§ **Task brief**
Please print, unchanged, the part of the items below that opens with the line containing "Image resolution: width=853 pixels, height=640 pixels. Identify" and closes with the line containing "(C) green point", including both of those lines.

[Stored items]
==============================

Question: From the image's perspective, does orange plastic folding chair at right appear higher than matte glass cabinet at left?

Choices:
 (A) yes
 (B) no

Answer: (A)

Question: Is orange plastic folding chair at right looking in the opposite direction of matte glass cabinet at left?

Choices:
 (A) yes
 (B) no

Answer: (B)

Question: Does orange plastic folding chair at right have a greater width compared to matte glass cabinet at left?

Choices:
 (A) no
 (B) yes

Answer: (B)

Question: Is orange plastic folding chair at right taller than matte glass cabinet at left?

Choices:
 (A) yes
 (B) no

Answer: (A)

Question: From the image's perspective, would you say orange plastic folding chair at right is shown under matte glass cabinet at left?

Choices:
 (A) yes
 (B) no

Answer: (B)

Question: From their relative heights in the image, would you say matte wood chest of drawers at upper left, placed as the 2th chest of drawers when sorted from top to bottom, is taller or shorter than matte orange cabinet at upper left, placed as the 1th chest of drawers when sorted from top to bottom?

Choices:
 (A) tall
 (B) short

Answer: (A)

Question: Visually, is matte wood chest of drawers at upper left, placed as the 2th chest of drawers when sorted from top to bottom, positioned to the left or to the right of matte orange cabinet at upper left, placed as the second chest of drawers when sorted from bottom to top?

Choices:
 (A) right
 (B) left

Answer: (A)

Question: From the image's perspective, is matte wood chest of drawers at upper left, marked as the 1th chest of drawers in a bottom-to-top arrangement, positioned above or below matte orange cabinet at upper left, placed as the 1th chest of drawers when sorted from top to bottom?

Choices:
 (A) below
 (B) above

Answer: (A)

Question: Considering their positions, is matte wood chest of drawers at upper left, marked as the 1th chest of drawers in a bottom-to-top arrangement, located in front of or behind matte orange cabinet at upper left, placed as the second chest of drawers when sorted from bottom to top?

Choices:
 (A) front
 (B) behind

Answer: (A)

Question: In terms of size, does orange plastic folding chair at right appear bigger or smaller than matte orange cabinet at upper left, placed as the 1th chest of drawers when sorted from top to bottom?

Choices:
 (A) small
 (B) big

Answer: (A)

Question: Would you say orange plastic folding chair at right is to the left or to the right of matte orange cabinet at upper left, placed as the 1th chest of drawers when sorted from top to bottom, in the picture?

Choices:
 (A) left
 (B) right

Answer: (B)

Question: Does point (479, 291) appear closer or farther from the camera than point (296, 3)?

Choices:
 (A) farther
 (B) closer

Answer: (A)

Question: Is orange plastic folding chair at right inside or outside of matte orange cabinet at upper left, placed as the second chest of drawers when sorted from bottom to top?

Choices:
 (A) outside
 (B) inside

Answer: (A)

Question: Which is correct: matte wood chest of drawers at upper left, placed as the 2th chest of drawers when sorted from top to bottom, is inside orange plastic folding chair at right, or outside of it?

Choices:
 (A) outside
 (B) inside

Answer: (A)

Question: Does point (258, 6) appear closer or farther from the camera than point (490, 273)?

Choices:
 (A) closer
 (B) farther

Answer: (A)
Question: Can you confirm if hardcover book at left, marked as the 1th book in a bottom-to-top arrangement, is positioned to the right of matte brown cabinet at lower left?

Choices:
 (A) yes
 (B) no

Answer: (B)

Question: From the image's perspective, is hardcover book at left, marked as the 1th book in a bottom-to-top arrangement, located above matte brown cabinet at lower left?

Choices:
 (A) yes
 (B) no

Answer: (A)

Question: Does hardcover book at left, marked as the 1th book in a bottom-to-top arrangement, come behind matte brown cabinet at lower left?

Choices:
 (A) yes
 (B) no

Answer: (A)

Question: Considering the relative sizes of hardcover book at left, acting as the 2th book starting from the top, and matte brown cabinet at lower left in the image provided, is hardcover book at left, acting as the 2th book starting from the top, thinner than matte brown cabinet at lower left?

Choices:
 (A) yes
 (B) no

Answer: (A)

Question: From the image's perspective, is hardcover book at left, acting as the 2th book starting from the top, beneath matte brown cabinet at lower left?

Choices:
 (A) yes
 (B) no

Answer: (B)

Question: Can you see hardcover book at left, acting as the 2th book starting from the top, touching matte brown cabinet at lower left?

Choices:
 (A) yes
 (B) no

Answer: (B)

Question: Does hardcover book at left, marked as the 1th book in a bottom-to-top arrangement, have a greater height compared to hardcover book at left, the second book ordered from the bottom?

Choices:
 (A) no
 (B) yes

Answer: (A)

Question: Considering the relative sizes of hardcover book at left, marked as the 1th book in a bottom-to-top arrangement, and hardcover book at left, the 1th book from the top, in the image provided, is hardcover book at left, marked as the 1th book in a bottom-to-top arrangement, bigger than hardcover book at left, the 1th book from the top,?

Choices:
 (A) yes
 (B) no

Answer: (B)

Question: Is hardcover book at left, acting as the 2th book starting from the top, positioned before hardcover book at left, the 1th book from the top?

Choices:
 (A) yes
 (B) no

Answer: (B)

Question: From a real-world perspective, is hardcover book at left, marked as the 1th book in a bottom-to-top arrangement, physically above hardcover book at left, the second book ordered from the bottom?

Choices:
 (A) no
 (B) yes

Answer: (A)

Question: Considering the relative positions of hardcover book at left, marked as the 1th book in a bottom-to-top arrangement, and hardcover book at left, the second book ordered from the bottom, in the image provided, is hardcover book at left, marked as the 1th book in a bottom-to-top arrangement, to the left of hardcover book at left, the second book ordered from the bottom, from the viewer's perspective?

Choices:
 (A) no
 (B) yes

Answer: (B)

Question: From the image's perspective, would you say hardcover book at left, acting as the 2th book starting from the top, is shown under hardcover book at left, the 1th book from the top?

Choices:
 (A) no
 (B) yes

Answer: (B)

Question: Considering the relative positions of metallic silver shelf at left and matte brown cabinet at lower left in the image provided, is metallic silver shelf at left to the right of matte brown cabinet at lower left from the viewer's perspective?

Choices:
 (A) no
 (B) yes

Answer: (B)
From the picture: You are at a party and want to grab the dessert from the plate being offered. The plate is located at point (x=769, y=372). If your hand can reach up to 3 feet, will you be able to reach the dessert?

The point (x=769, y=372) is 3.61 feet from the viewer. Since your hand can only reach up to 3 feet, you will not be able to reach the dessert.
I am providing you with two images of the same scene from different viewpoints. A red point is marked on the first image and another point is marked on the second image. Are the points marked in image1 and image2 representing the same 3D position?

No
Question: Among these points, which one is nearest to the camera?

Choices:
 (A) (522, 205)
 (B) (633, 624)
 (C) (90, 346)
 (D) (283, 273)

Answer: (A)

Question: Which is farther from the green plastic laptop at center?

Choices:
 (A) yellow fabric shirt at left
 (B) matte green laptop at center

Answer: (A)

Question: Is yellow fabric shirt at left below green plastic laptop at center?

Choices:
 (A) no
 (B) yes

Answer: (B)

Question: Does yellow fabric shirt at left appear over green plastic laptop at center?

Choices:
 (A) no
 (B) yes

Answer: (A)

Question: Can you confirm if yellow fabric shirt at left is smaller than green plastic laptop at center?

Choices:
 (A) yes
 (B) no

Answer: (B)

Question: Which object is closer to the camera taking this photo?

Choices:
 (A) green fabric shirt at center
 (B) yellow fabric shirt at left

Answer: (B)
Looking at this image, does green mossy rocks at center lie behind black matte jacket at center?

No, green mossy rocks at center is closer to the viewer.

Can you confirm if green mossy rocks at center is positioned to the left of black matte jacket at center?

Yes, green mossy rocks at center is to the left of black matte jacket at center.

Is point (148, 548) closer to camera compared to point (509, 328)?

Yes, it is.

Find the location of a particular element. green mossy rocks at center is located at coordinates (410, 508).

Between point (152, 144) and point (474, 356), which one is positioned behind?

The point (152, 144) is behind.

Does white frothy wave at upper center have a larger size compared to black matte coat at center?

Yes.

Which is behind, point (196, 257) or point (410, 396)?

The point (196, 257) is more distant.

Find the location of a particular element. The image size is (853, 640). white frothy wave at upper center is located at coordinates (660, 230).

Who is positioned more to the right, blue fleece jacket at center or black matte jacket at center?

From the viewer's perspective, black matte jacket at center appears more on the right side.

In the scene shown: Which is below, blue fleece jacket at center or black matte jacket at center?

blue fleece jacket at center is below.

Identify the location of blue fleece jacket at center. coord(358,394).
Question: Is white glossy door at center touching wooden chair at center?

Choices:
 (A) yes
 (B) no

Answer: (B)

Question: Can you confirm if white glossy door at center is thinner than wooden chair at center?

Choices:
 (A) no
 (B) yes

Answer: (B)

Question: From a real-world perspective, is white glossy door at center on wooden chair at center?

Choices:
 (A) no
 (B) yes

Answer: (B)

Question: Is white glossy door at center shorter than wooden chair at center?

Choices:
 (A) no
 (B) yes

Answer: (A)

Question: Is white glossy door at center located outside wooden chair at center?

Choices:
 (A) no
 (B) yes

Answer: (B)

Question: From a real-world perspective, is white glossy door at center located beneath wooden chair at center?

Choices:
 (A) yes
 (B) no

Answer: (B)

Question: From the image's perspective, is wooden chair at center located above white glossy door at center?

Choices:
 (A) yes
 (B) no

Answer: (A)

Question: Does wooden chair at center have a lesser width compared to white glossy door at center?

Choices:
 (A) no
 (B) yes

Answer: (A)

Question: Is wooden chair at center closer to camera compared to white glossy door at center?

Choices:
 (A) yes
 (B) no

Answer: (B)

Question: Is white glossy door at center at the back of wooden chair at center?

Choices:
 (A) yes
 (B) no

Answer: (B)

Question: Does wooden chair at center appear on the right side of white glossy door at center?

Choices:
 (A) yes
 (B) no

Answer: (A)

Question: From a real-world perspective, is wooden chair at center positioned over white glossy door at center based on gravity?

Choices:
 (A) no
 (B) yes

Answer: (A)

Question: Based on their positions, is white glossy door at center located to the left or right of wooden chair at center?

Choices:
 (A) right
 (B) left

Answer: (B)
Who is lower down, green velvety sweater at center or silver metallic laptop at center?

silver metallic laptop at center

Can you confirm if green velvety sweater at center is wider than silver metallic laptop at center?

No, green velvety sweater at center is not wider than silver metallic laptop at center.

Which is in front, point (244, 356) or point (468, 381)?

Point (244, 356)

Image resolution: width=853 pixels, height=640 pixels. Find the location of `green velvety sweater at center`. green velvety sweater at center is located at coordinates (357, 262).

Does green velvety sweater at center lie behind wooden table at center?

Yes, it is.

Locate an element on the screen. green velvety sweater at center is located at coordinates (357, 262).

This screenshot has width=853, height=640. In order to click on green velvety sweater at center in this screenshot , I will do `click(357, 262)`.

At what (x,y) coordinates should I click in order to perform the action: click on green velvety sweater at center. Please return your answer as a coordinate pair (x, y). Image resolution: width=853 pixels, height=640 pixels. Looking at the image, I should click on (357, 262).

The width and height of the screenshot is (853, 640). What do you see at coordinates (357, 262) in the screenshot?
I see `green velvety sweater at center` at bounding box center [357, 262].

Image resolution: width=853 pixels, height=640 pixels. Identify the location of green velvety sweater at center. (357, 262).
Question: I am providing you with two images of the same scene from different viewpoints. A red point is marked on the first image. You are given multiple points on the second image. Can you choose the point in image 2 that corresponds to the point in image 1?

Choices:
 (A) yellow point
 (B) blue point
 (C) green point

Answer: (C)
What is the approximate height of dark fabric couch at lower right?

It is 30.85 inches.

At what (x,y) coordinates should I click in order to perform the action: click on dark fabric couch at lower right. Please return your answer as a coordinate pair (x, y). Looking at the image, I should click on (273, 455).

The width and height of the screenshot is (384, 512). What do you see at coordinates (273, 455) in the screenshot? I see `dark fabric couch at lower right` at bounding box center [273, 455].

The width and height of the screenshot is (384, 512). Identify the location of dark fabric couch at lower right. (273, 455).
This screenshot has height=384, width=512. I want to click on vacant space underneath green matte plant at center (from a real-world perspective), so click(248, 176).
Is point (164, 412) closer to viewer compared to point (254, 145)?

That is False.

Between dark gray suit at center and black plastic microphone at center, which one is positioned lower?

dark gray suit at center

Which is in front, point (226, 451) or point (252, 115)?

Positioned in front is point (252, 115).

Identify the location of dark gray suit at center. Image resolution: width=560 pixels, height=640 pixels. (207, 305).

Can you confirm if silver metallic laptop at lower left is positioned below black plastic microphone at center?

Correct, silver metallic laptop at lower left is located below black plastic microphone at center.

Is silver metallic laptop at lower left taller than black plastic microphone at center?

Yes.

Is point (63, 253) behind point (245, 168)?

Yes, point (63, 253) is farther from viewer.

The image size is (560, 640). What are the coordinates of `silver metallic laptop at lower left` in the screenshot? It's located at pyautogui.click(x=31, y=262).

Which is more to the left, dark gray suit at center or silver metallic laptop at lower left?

==============================

§ **Output below**
Image resolution: width=853 pixels, height=640 pixels. Identify the location of green velvety sweater at center. (357, 262).
Question: I am providing you with two images of the same scene from different viewpoints. A red point is marked on the first image. You are given multiple points on the second image. Can you choose the point in image 2 that corresponds to the point in image 1?

Choices:
 (A) yellow point
 (B) blue point
 (C) green point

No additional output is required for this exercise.